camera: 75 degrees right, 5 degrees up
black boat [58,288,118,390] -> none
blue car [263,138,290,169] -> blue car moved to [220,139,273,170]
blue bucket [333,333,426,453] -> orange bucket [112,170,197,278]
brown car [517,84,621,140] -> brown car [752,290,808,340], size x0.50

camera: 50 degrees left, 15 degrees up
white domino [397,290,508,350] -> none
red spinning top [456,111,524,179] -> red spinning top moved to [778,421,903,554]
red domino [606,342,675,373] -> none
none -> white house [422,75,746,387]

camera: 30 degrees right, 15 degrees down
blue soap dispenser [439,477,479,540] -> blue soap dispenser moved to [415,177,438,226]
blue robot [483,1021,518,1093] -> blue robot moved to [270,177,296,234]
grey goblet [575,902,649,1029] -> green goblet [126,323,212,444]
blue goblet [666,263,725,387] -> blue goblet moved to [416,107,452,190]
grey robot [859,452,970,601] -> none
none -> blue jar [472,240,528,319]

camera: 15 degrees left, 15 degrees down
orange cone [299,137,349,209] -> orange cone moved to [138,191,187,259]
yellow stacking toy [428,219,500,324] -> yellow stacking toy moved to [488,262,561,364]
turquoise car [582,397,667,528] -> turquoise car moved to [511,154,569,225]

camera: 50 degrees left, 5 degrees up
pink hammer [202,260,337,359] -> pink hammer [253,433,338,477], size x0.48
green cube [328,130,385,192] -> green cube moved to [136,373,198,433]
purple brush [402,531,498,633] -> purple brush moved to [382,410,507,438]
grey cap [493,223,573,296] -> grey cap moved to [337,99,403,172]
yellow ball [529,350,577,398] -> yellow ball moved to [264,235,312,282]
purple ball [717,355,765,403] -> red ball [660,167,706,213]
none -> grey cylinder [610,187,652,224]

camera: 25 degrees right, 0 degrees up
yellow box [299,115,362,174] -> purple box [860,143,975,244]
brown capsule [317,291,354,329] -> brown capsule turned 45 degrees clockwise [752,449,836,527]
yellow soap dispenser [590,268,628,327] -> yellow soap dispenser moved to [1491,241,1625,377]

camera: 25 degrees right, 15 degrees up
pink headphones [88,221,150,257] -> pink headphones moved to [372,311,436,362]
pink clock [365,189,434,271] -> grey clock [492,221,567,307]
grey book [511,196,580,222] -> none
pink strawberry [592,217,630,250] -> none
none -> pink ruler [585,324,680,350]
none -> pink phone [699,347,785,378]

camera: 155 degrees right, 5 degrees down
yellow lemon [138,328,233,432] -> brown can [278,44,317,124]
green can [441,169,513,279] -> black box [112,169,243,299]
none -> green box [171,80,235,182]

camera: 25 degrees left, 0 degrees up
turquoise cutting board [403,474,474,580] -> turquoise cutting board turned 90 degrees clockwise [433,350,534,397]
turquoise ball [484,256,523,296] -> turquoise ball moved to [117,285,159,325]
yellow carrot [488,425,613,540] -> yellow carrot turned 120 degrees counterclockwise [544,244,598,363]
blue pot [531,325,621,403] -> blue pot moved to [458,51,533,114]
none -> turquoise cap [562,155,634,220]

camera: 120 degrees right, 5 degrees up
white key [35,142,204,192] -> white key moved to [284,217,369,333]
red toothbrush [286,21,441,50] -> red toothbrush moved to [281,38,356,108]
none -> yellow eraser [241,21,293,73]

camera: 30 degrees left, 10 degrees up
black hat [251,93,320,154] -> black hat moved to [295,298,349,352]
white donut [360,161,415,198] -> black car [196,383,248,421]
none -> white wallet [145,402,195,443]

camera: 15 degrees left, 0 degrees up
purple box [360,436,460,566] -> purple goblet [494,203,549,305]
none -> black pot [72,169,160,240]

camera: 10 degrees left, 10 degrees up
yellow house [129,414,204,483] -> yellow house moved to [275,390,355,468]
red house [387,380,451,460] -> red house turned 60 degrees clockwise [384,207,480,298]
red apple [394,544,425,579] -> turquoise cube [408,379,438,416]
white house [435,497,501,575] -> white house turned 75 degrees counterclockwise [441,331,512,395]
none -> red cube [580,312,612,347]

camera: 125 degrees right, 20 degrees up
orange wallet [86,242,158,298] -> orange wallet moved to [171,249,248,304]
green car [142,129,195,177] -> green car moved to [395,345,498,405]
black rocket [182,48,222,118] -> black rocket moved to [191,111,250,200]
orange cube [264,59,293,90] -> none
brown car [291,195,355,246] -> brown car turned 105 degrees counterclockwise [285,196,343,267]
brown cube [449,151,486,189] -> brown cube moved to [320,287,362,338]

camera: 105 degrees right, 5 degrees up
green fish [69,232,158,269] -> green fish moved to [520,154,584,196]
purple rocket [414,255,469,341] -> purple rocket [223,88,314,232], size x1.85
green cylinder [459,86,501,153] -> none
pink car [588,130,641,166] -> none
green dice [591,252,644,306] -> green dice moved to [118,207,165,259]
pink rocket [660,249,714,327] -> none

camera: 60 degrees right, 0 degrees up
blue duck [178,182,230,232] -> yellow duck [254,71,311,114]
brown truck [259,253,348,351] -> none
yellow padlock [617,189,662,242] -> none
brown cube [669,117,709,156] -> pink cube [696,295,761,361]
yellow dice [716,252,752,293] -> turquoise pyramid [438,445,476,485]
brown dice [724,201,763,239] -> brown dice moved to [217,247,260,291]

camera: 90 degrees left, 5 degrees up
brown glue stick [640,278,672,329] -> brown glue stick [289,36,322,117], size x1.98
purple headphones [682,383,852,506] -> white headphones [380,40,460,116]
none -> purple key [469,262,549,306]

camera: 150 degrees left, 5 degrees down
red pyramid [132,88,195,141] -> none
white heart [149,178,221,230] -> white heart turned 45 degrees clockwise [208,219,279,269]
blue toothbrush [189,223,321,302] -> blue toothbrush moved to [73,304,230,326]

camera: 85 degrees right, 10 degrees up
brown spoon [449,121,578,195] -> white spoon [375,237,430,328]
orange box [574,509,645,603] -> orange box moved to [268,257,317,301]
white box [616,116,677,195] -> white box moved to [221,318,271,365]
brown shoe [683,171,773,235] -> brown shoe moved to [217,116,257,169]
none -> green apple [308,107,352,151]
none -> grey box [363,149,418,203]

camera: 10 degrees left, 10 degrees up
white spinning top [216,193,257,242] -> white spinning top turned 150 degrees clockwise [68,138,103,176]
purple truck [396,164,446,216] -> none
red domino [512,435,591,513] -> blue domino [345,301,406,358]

****************

▶ _What to produce_
Restate, word for word and with nothing added, the lines from the first line of the listing through the one where "orange cone [299,137,349,209]" stands.

▶ _Task result_
camera: 75 degrees right, 5 degrees up
black boat [58,288,118,390] -> none
blue car [263,138,290,169] -> blue car moved to [220,139,273,170]
blue bucket [333,333,426,453] -> orange bucket [112,170,197,278]
brown car [517,84,621,140] -> brown car [752,290,808,340], size x0.50

camera: 50 degrees left, 15 degrees up
white domino [397,290,508,350] -> none
red spinning top [456,111,524,179] -> red spinning top moved to [778,421,903,554]
red domino [606,342,675,373] -> none
none -> white house [422,75,746,387]

camera: 30 degrees right, 15 degrees down
blue soap dispenser [439,477,479,540] -> blue soap dispenser moved to [415,177,438,226]
blue robot [483,1021,518,1093] -> blue robot moved to [270,177,296,234]
grey goblet [575,902,649,1029] -> green goblet [126,323,212,444]
blue goblet [666,263,725,387] -> blue goblet moved to [416,107,452,190]
grey robot [859,452,970,601] -> none
none -> blue jar [472,240,528,319]

camera: 15 degrees left, 15 degrees down
orange cone [299,137,349,209] -> orange cone moved to [138,191,187,259]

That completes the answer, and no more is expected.